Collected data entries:
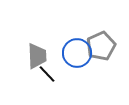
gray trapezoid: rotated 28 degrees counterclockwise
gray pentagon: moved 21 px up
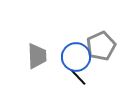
blue circle: moved 1 px left, 4 px down
black line: moved 31 px right, 3 px down
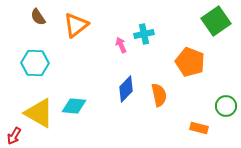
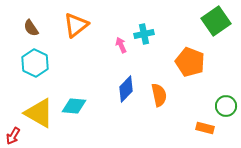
brown semicircle: moved 7 px left, 11 px down
cyan hexagon: rotated 24 degrees clockwise
orange rectangle: moved 6 px right
red arrow: moved 1 px left
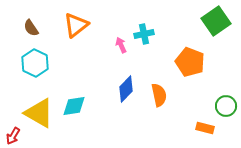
cyan diamond: rotated 15 degrees counterclockwise
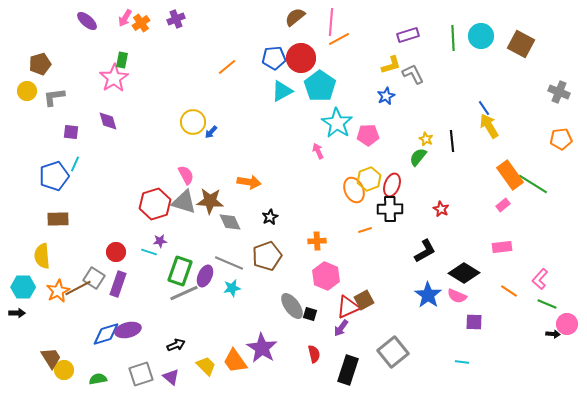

# Required task:
Return, word for word, the lines that begin with the one containing "blue circle: moved 1 px left, 4 px down" and run through the final line. Omit the pictures from your answer.

# Full response:
blue circle: moved 1 px left, 4 px down
black line: moved 31 px right, 3 px down
brown semicircle: moved 7 px left, 11 px down
cyan hexagon: rotated 24 degrees clockwise
orange rectangle: moved 6 px right
red arrow: moved 1 px left
cyan diamond: rotated 15 degrees counterclockwise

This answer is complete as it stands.